◆ Exercise instructions:
Turn every line of the listing below into a numbered list, leaving out blank lines and the pictures.
**** Data for this exercise ****
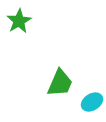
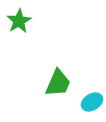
green trapezoid: moved 2 px left
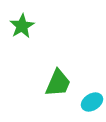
green star: moved 3 px right, 5 px down
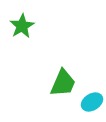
green trapezoid: moved 5 px right
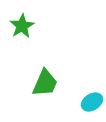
green trapezoid: moved 18 px left
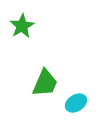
cyan ellipse: moved 16 px left, 1 px down
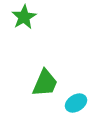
green star: moved 2 px right, 9 px up
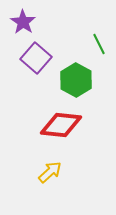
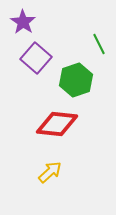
green hexagon: rotated 12 degrees clockwise
red diamond: moved 4 px left, 1 px up
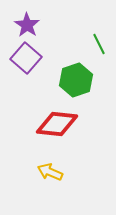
purple star: moved 4 px right, 3 px down
purple square: moved 10 px left
yellow arrow: rotated 115 degrees counterclockwise
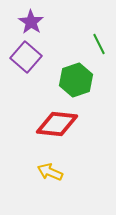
purple star: moved 4 px right, 3 px up
purple square: moved 1 px up
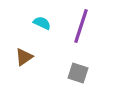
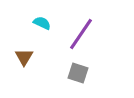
purple line: moved 8 px down; rotated 16 degrees clockwise
brown triangle: rotated 24 degrees counterclockwise
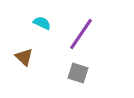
brown triangle: rotated 18 degrees counterclockwise
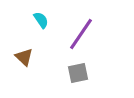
cyan semicircle: moved 1 px left, 3 px up; rotated 30 degrees clockwise
gray square: rotated 30 degrees counterclockwise
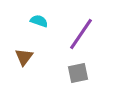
cyan semicircle: moved 2 px left, 1 px down; rotated 36 degrees counterclockwise
brown triangle: rotated 24 degrees clockwise
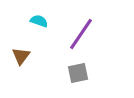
brown triangle: moved 3 px left, 1 px up
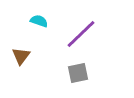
purple line: rotated 12 degrees clockwise
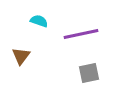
purple line: rotated 32 degrees clockwise
gray square: moved 11 px right
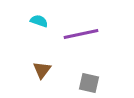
brown triangle: moved 21 px right, 14 px down
gray square: moved 10 px down; rotated 25 degrees clockwise
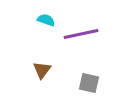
cyan semicircle: moved 7 px right, 1 px up
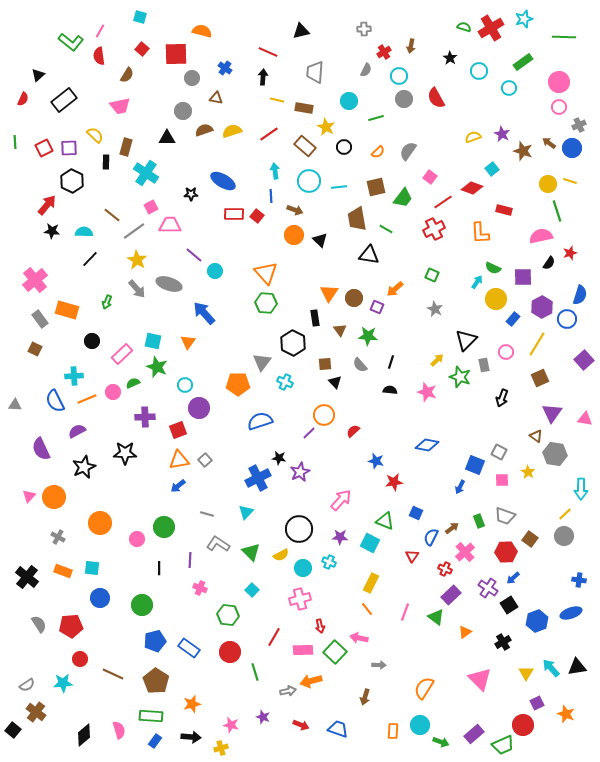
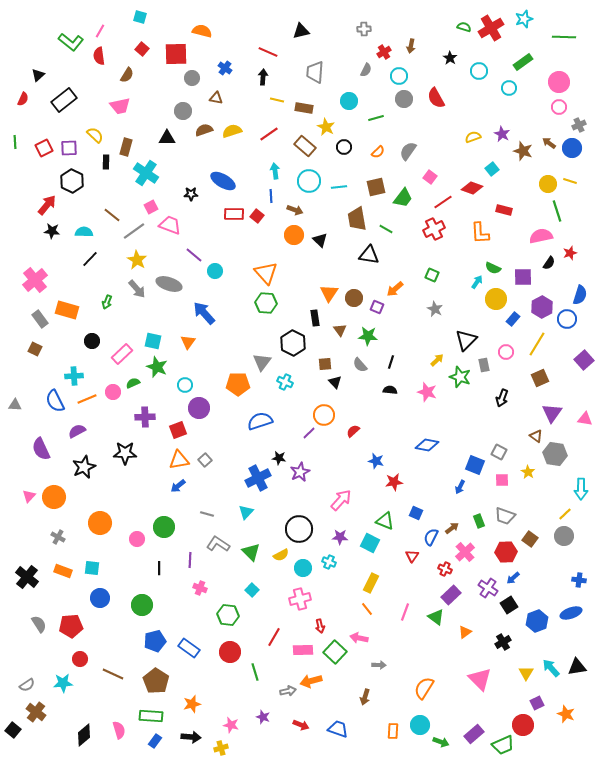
pink trapezoid at (170, 225): rotated 20 degrees clockwise
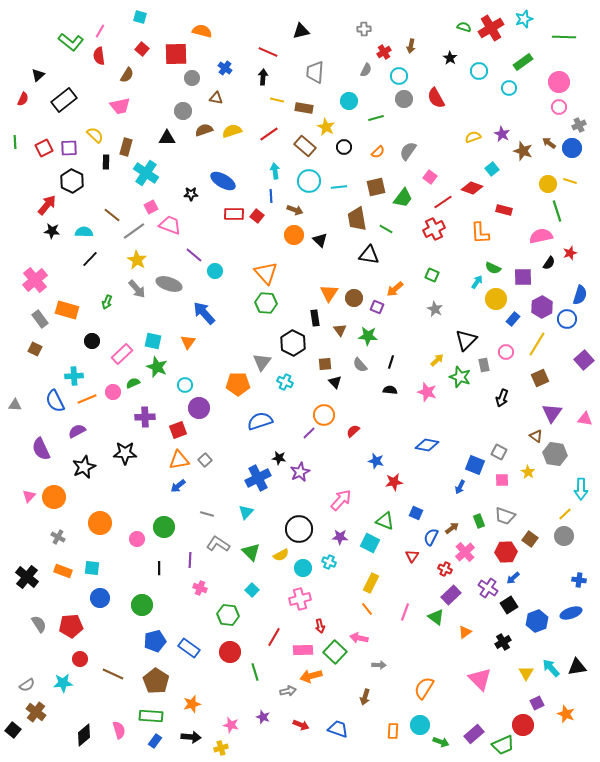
orange arrow at (311, 681): moved 5 px up
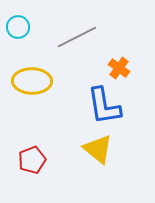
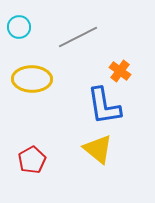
cyan circle: moved 1 px right
gray line: moved 1 px right
orange cross: moved 1 px right, 3 px down
yellow ellipse: moved 2 px up
red pentagon: rotated 8 degrees counterclockwise
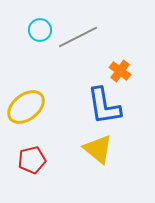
cyan circle: moved 21 px right, 3 px down
yellow ellipse: moved 6 px left, 28 px down; rotated 39 degrees counterclockwise
red pentagon: rotated 16 degrees clockwise
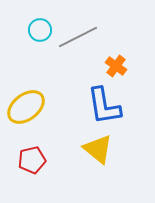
orange cross: moved 4 px left, 5 px up
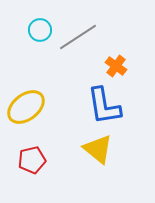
gray line: rotated 6 degrees counterclockwise
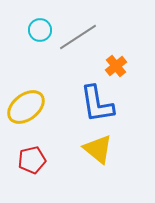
orange cross: rotated 15 degrees clockwise
blue L-shape: moved 7 px left, 2 px up
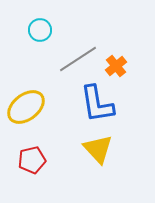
gray line: moved 22 px down
yellow triangle: rotated 8 degrees clockwise
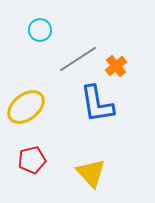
yellow triangle: moved 7 px left, 24 px down
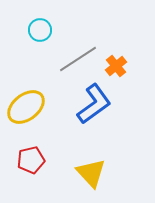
blue L-shape: moved 3 px left; rotated 117 degrees counterclockwise
red pentagon: moved 1 px left
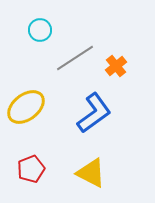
gray line: moved 3 px left, 1 px up
blue L-shape: moved 9 px down
red pentagon: moved 9 px down; rotated 8 degrees counterclockwise
yellow triangle: rotated 20 degrees counterclockwise
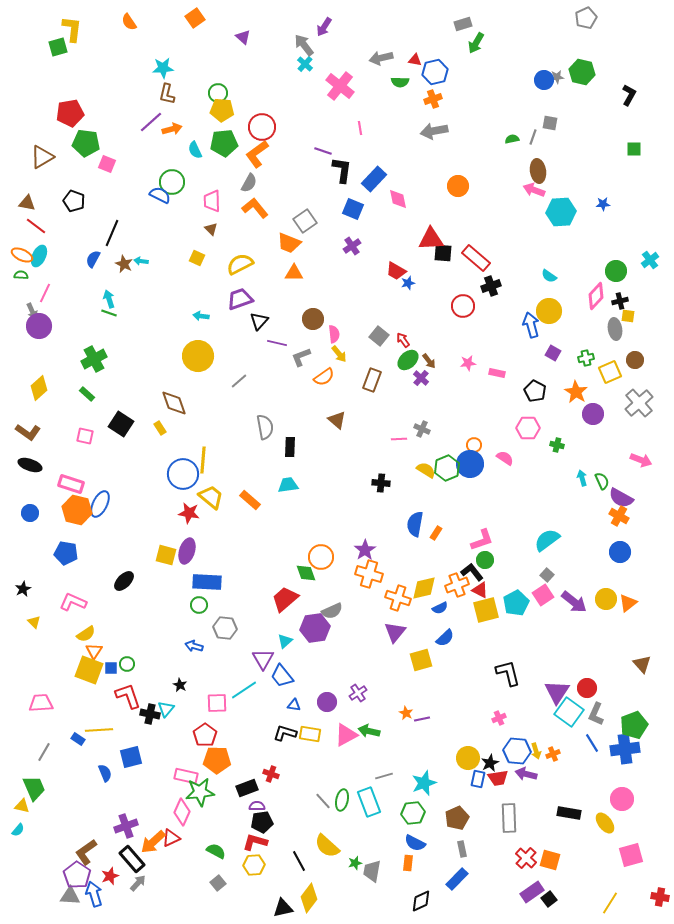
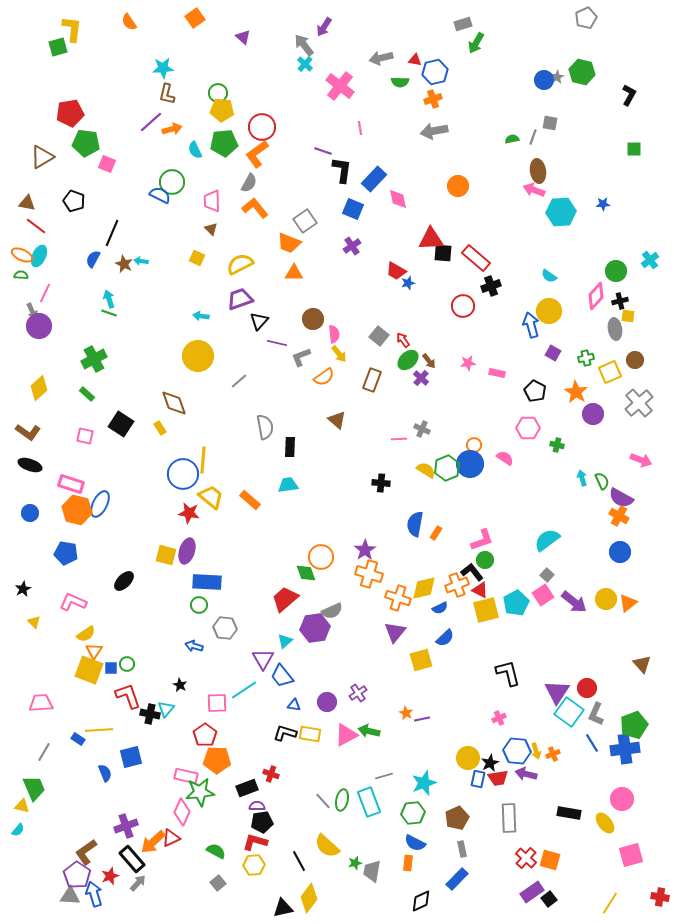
****
◆ Correct output:
1. green trapezoid: moved 2 px left
2. green star: moved 3 px right, 5 px down
3. green trapezoid: moved 5 px right
4. green trapezoid: moved 18 px left
5. cyan ellipse: moved 16 px left, 1 px down
6. green star: moved 2 px right, 9 px up
7. green hexagon: rotated 12 degrees clockwise
8. red diamond: moved 4 px left, 1 px up
9. purple star: moved 4 px right, 3 px down
10. purple square: moved 10 px left
11. yellow arrow: rotated 115 degrees counterclockwise
12. purple star: moved 4 px right, 3 px up
13. purple square: moved 1 px up
14. purple line: moved 8 px down; rotated 16 degrees clockwise
15. brown triangle: rotated 24 degrees counterclockwise
16. brown triangle: rotated 18 degrees counterclockwise
17. cyan semicircle: moved 1 px left, 3 px up; rotated 30 degrees clockwise
18. gray square: rotated 30 degrees counterclockwise
19. cyan semicircle: moved 2 px left, 1 px down; rotated 36 degrees counterclockwise
20. brown triangle: rotated 24 degrees clockwise
21. brown triangle: moved 3 px left, 1 px up
22. purple line: rotated 12 degrees clockwise
23. purple line: rotated 32 degrees clockwise
24. gray square: moved 11 px right
25. brown triangle: moved 21 px right, 14 px down
26. gray square: moved 10 px down; rotated 25 degrees clockwise
27. cyan semicircle: moved 7 px right, 1 px up
28. pink trapezoid at (170, 225): rotated 20 degrees clockwise
29. orange arrow at (311, 681): moved 5 px up
30. cyan circle: moved 1 px right
31. gray line: moved 1 px right
32. orange cross: moved 1 px right, 3 px down
33. yellow ellipse: moved 2 px up
34. red pentagon: rotated 8 degrees counterclockwise
35. cyan circle: moved 21 px right, 3 px down
36. yellow ellipse: moved 6 px left, 28 px down; rotated 39 degrees counterclockwise
37. red pentagon: rotated 16 degrees clockwise
38. orange cross: moved 4 px left, 5 px up
39. gray line: rotated 6 degrees counterclockwise
40. orange cross: rotated 15 degrees clockwise
41. blue L-shape: moved 7 px left, 2 px up
42. gray line: moved 22 px down
43. yellow triangle: rotated 8 degrees clockwise
44. yellow triangle: moved 7 px left, 24 px down
45. blue L-shape: moved 3 px left; rotated 117 degrees counterclockwise
46. red pentagon: moved 1 px left
47. gray line: moved 3 px left, 1 px up
48. blue L-shape: moved 9 px down
49. red pentagon: moved 9 px down; rotated 8 degrees counterclockwise
50. yellow triangle: rotated 20 degrees counterclockwise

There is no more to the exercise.